*Task goal*
The records below must be output exactly, with no images carried over.

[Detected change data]

Segment Open

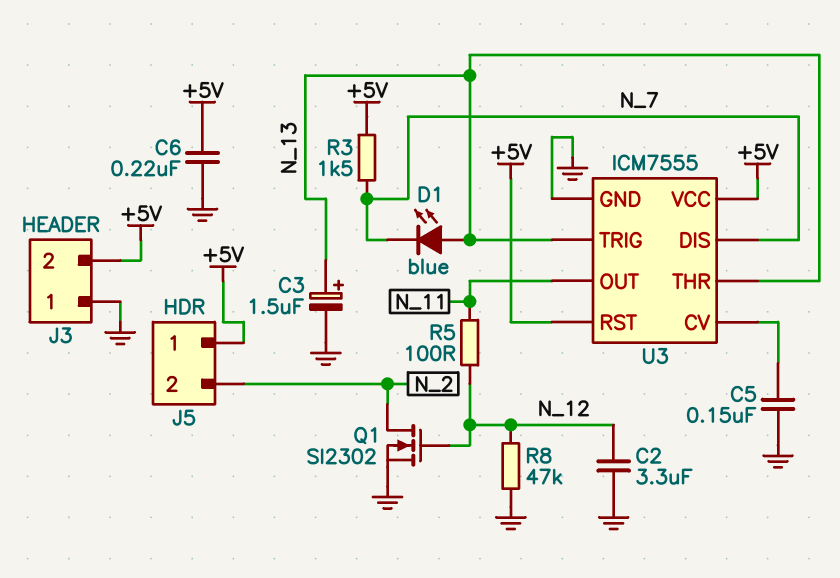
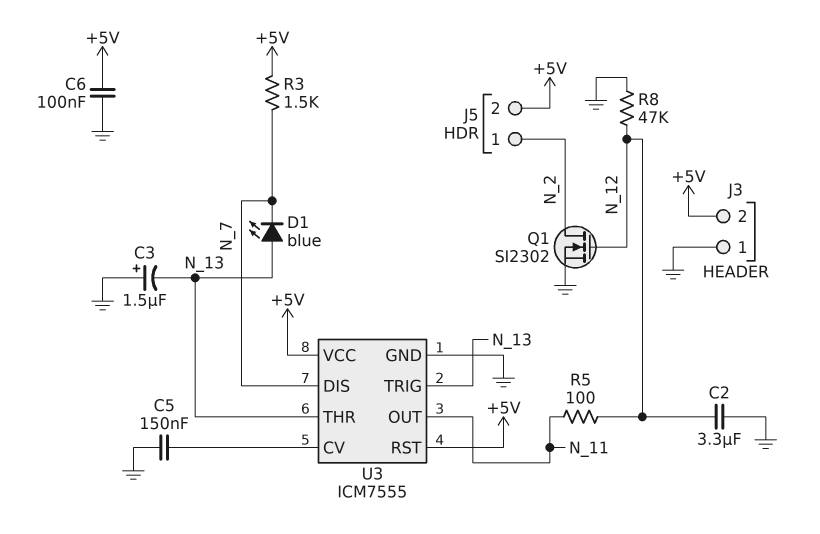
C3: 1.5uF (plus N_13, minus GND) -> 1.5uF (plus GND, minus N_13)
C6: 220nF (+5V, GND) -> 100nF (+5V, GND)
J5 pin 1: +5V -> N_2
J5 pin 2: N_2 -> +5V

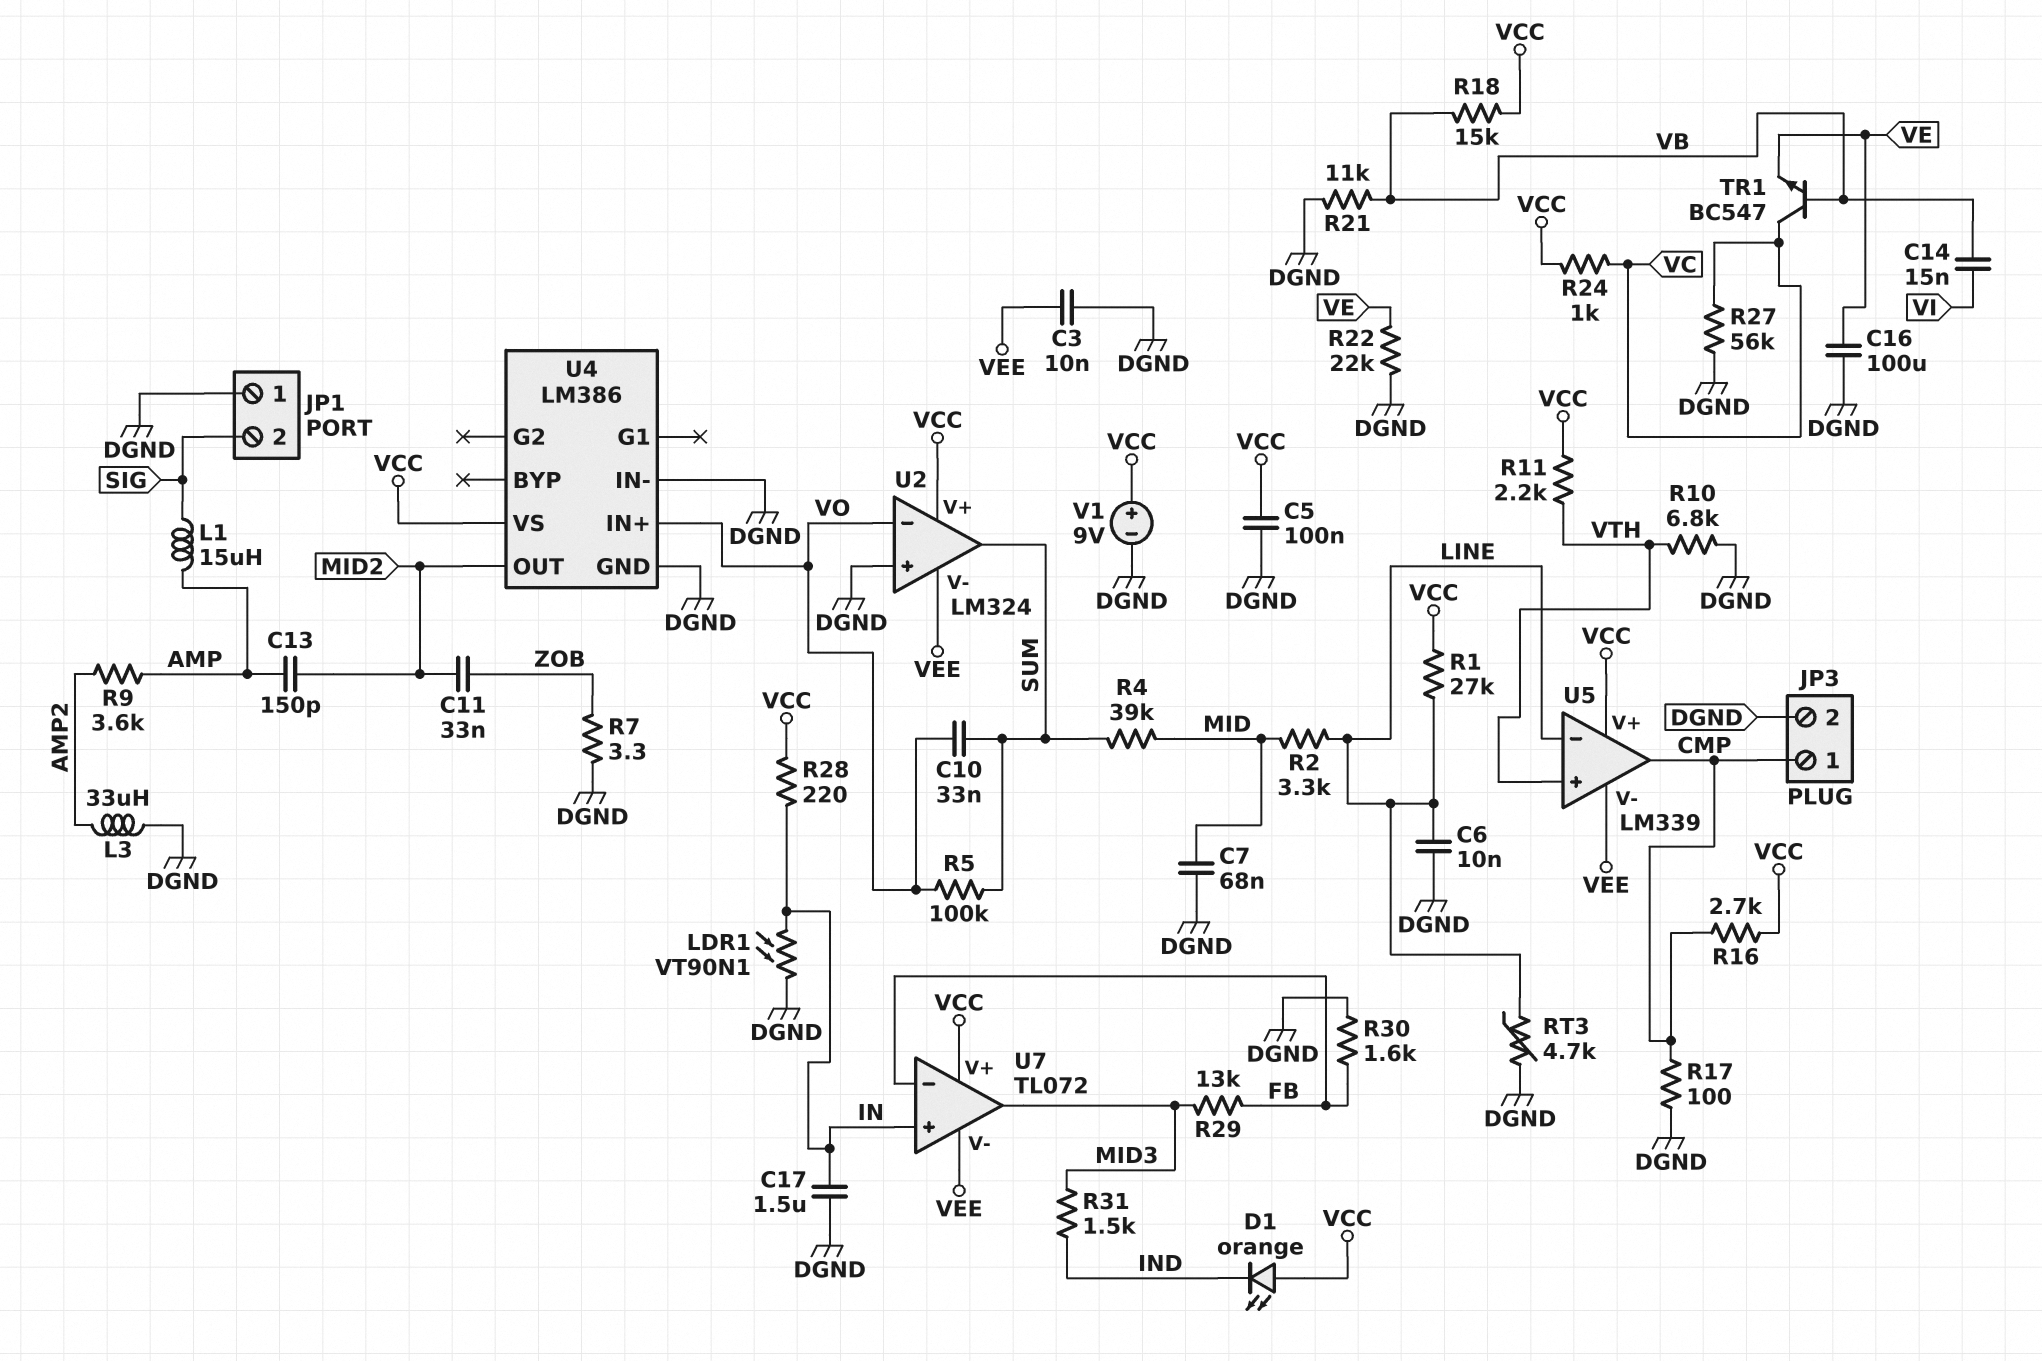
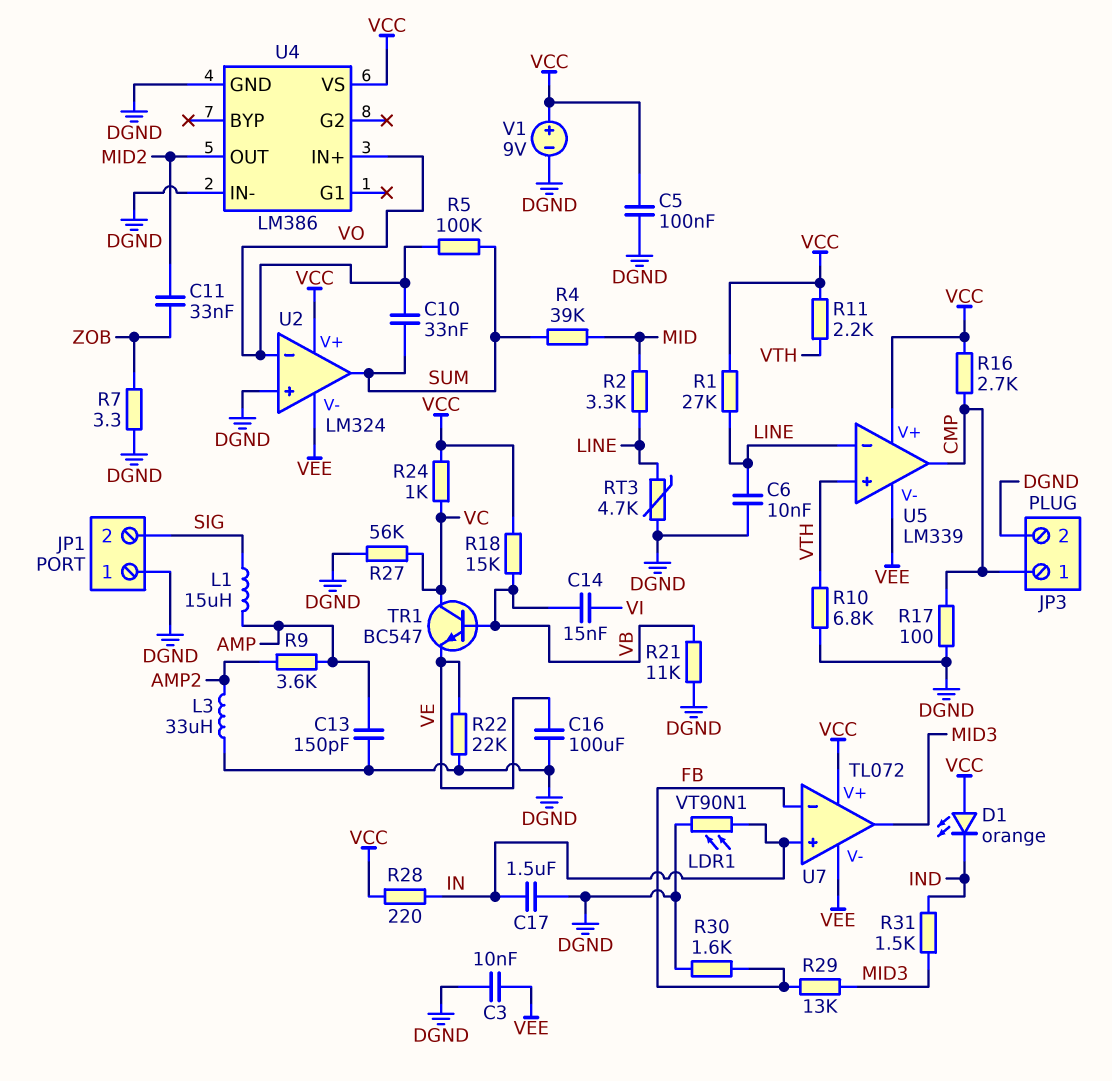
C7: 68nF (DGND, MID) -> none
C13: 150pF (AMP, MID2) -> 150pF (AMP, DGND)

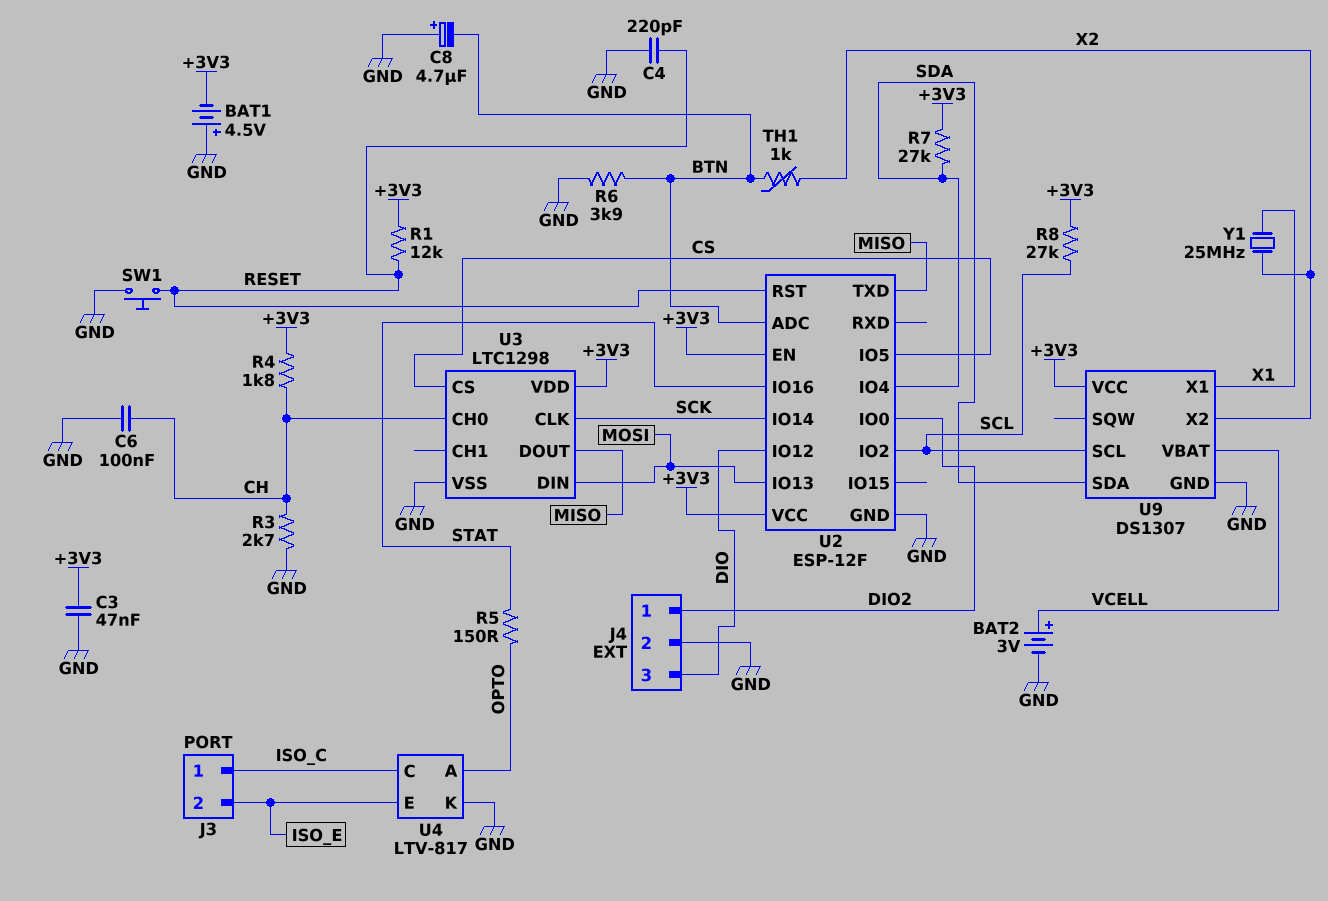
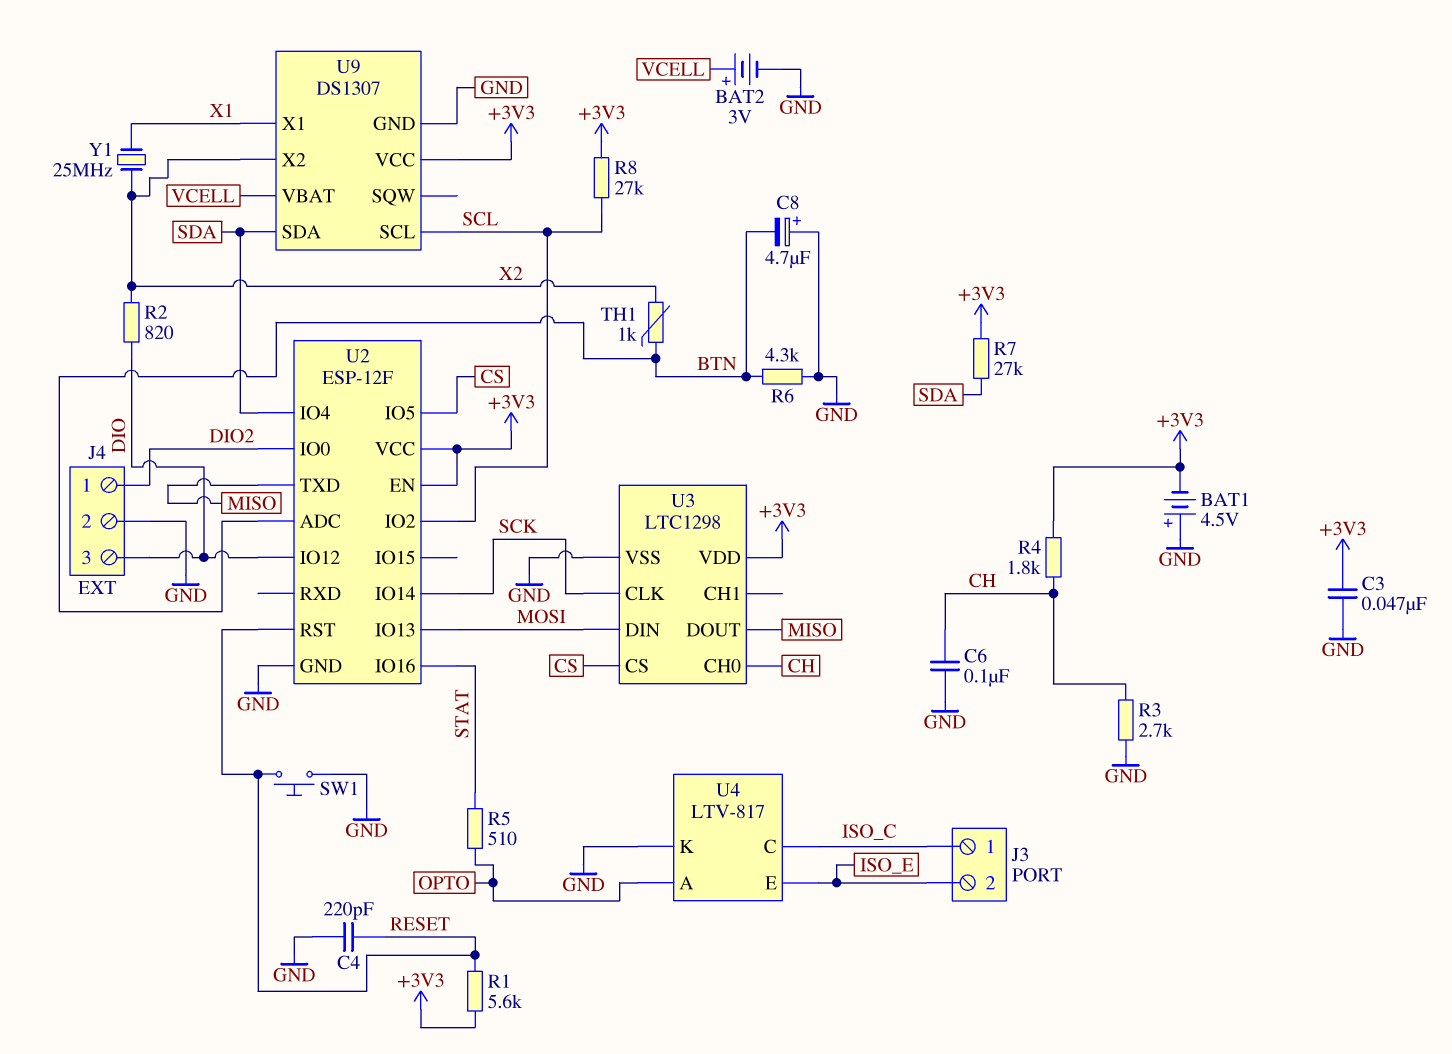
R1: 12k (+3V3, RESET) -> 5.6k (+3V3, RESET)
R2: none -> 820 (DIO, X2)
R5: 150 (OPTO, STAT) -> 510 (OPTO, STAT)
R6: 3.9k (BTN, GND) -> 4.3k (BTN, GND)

Segment Closed

*The completed task*
C3: 1.5uF (plus N_13, minus GND) -> 1.5uF (plus GND, minus N_13)
C6: 220nF (+5V, GND) -> 100nF (+5V, GND)
J5 pin 1: +5V -> N_2
J5 pin 2: N_2 -> +5V

C7: 68nF (DGND, MID) -> none
C13: 150pF (AMP, MID2) -> 150pF (AMP, DGND)

R1: 12k (+3V3, RESET) -> 5.6k (+3V3, RESET)
R2: none -> 820 (DIO, X2)
R5: 150 (OPTO, STAT) -> 510 (OPTO, STAT)
R6: 3.9k (BTN, GND) -> 4.3k (BTN, GND)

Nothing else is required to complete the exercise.